*Exercise aim*. Could the data below be printed out exactly, with the pictures left out?
Listed entries: Begin
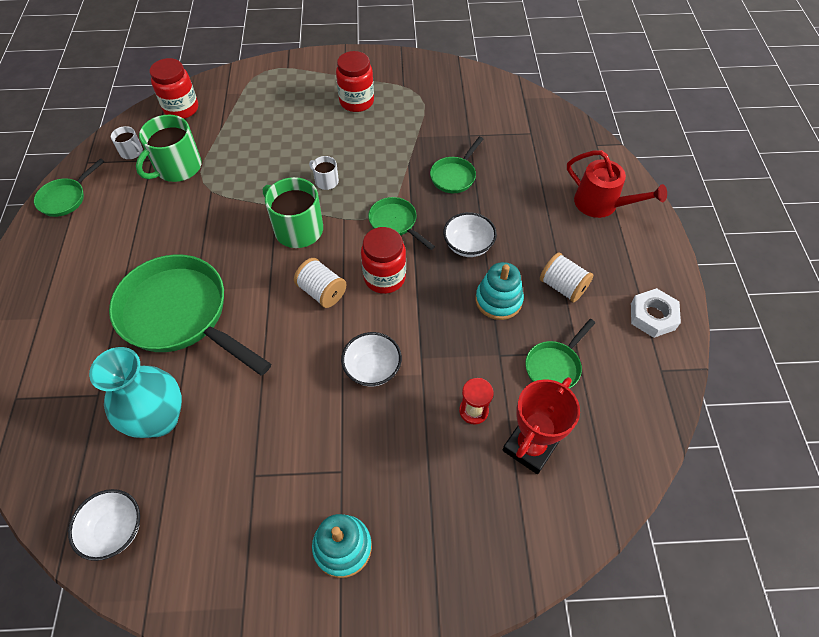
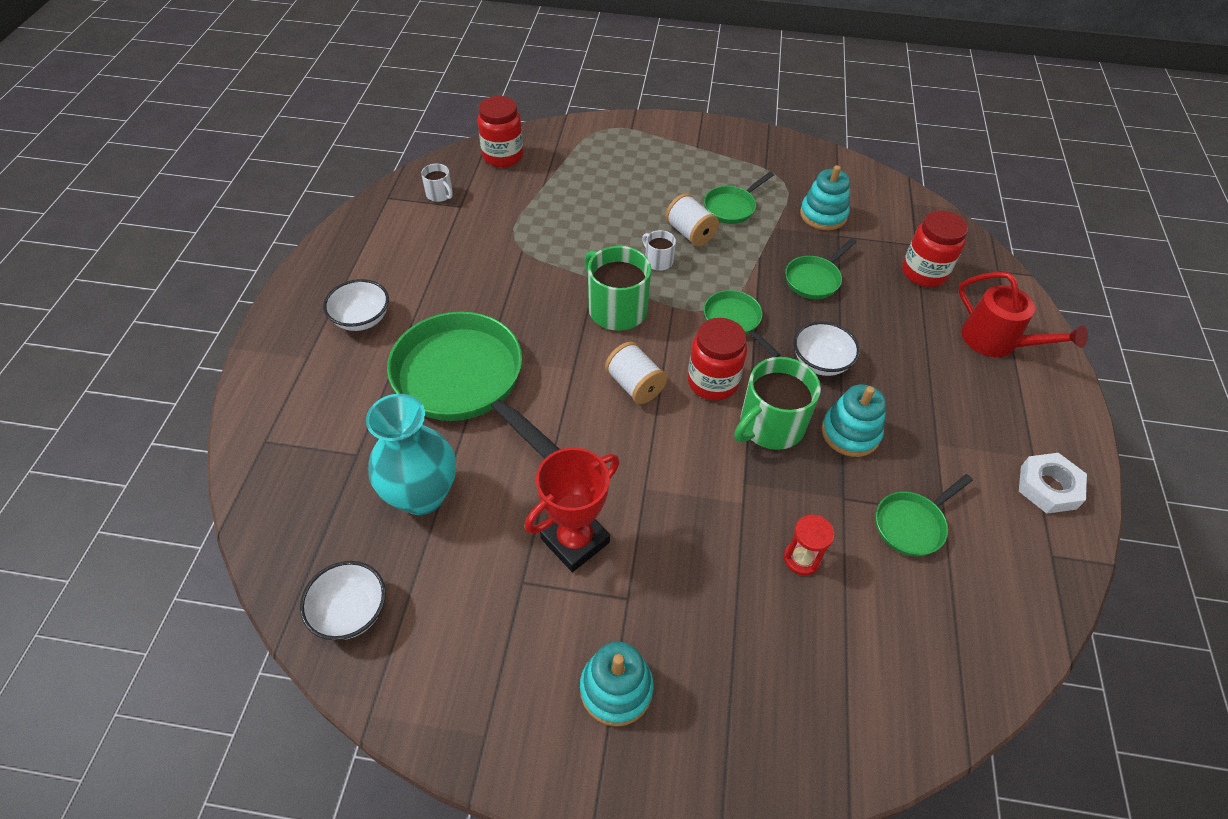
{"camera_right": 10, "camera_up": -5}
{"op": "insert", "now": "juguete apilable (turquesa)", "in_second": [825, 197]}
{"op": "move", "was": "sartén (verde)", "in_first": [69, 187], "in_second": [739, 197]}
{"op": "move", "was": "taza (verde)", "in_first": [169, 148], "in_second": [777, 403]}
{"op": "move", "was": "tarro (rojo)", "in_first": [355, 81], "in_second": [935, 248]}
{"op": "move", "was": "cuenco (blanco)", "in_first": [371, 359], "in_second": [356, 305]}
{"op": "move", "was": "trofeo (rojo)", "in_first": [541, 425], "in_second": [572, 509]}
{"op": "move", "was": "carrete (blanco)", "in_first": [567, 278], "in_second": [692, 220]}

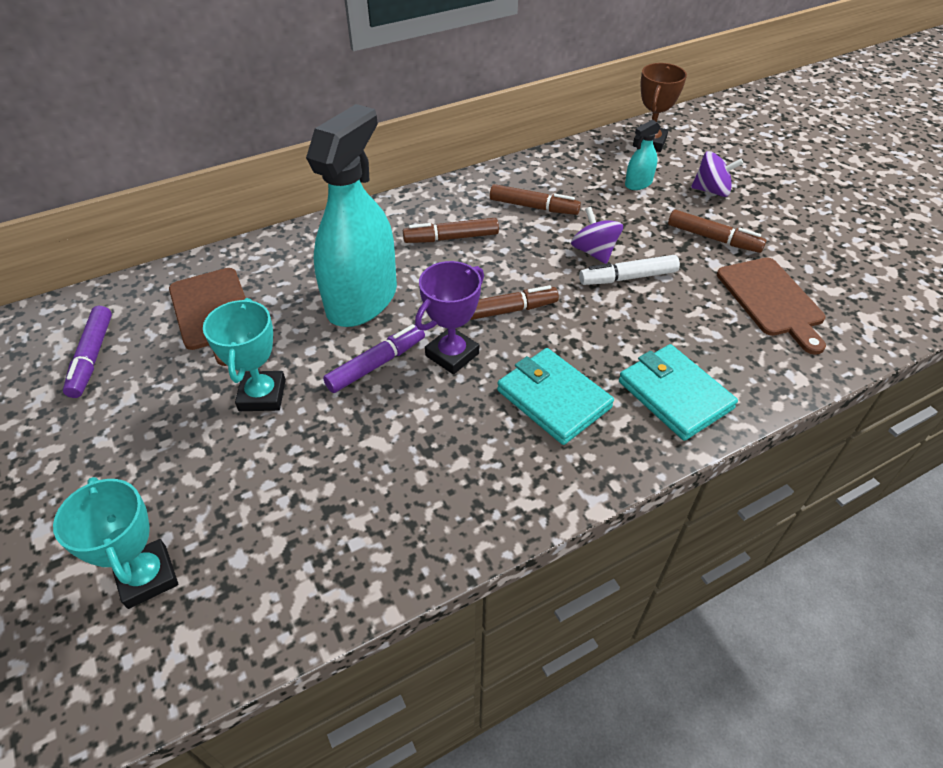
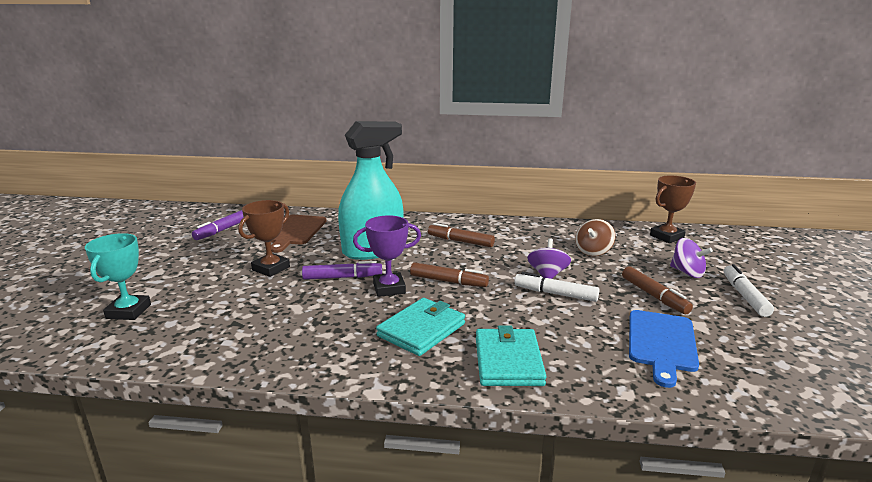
{"camera_right": 35, "camera_up": -25}
{"op": "delete", "was": "rotulador (marrón)", "in_first": [535, 199]}
{"op": "delete", "was": "pulverizador (turquesa)", "in_first": [643, 155]}
{"op": "insert", "now": "peonza (marrón)", "in_second": [595, 237]}
{"op": "insert", "now": "rotulador (blanco)", "in_second": [749, 290]}
{"op": "recolor", "was": "trofeo (turquesa)", "now": "trofeo (marrón)", "in_first": [244, 354], "in_second": [264, 238]}
{"op": "recolor", "was": "tabla de cortar (marrón)", "now": "tabla de cortar (azul)", "in_first": [771, 306], "in_second": [664, 349]}
{"op": "rotate", "was": "cartera (turquesa)", "in_first": [555, 396], "in_second": [420, 327], "clockwise": 45}

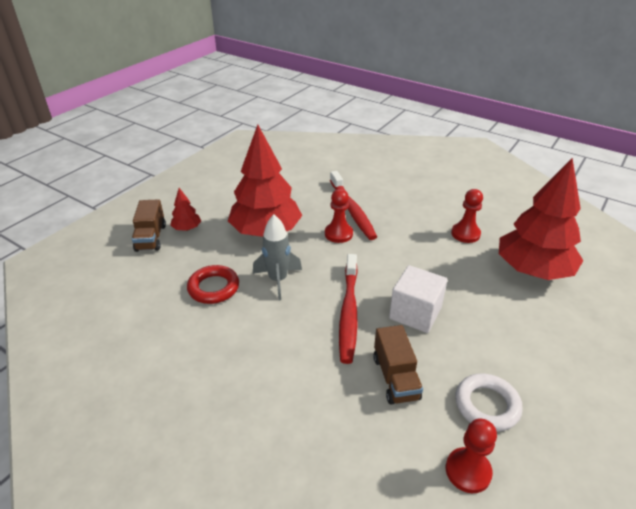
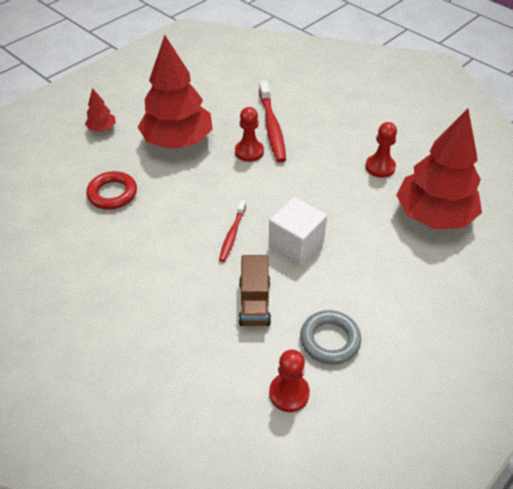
{"camera_right": 10, "camera_up": 10}
{"op": "delete", "was": "camión (marrón)", "in_first": [149, 225]}
{"op": "delete", "was": "cohete (gris)", "in_first": [277, 257]}
{"op": "recolor", "was": "anillo (blanco)", "now": "anillo (gris)", "in_first": [489, 402], "in_second": [330, 337]}
{"op": "resize", "was": "cepillo de dientes (rojo)", "in_first": [348, 309], "in_second": [232, 231], "ratio": 0.57}

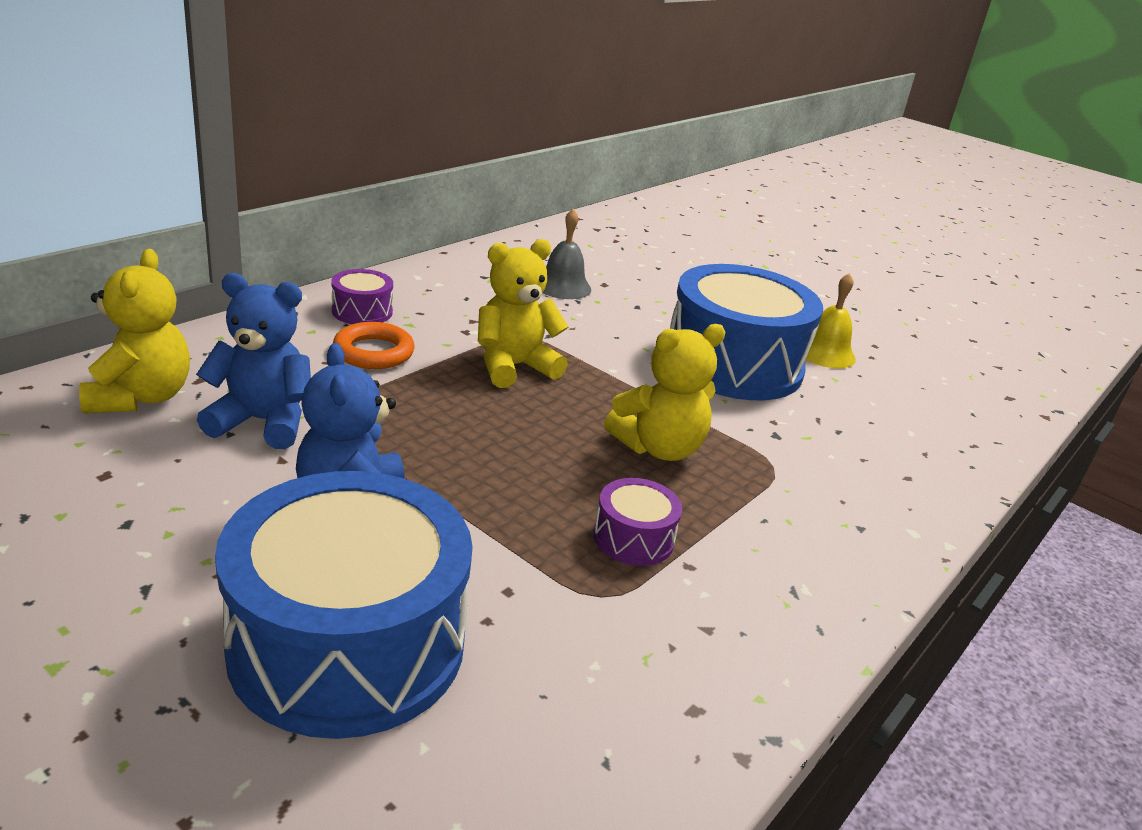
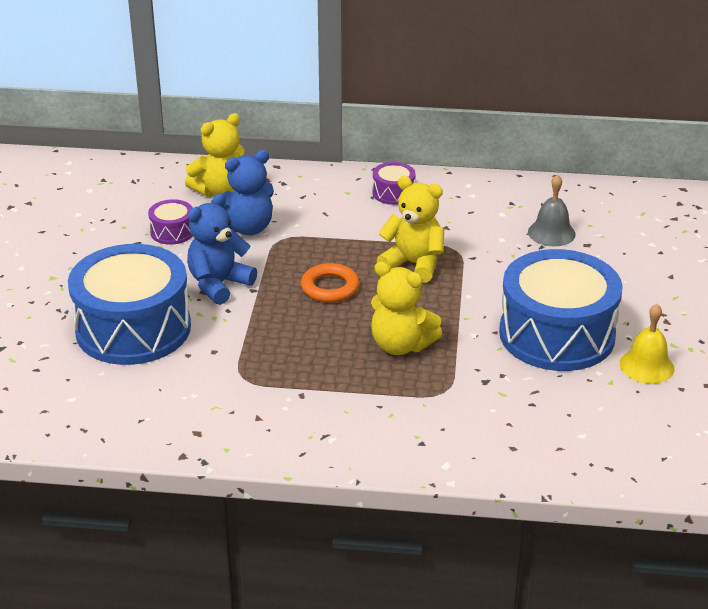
{"camera_right": 60, "camera_up": 5}
{"op": "move", "was": "anillo (naranja)", "in_first": [373, 345], "in_second": [330, 283]}
{"op": "move", "was": "tambor (morado)", "in_first": [638, 522], "in_second": [170, 222]}
{"op": "rotate", "was": "osito (azul)", "in_first": [253, 361], "in_second": [242, 192], "clockwise": 90}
Listed entries: End
*Result*.
{"camera_right": 10, "camera_up": -5}
{"op": "insert", "now": "juguete apilable (turquesa)", "in_second": [825, 197]}
{"op": "move", "was": "sartén (verde)", "in_first": [69, 187], "in_second": [739, 197]}
{"op": "move", "was": "taza (verde)", "in_first": [169, 148], "in_second": [777, 403]}
{"op": "move", "was": "tarro (rojo)", "in_first": [355, 81], "in_second": [935, 248]}
{"op": "move", "was": "cuenco (blanco)", "in_first": [371, 359], "in_second": [356, 305]}
{"op": "move", "was": "trofeo (rojo)", "in_first": [541, 425], "in_second": [572, 509]}
{"op": "move", "was": "carrete (blanco)", "in_first": [567, 278], "in_second": [692, 220]}

{"camera_right": 35, "camera_up": -25}
{"op": "delete", "was": "rotulador (marrón)", "in_first": [535, 199]}
{"op": "delete", "was": "pulverizador (turquesa)", "in_first": [643, 155]}
{"op": "insert", "now": "peonza (marrón)", "in_second": [595, 237]}
{"op": "insert", "now": "rotulador (blanco)", "in_second": [749, 290]}
{"op": "recolor", "was": "trofeo (turquesa)", "now": "trofeo (marrón)", "in_first": [244, 354], "in_second": [264, 238]}
{"op": "recolor", "was": "tabla de cortar (marrón)", "now": "tabla de cortar (azul)", "in_first": [771, 306], "in_second": [664, 349]}
{"op": "rotate", "was": "cartera (turquesa)", "in_first": [555, 396], "in_second": [420, 327], "clockwise": 45}

{"camera_right": 10, "camera_up": 10}
{"op": "delete", "was": "camión (marrón)", "in_first": [149, 225]}
{"op": "delete", "was": "cohete (gris)", "in_first": [277, 257]}
{"op": "recolor", "was": "anillo (blanco)", "now": "anillo (gris)", "in_first": [489, 402], "in_second": [330, 337]}
{"op": "resize", "was": "cepillo de dientes (rojo)", "in_first": [348, 309], "in_second": [232, 231], "ratio": 0.57}

{"camera_right": 60, "camera_up": 5}
{"op": "move", "was": "anillo (naranja)", "in_first": [373, 345], "in_second": [330, 283]}
{"op": "move", "was": "tambor (morado)", "in_first": [638, 522], "in_second": [170, 222]}
{"op": "rotate", "was": "osito (azul)", "in_first": [253, 361], "in_second": [242, 192], "clockwise": 90}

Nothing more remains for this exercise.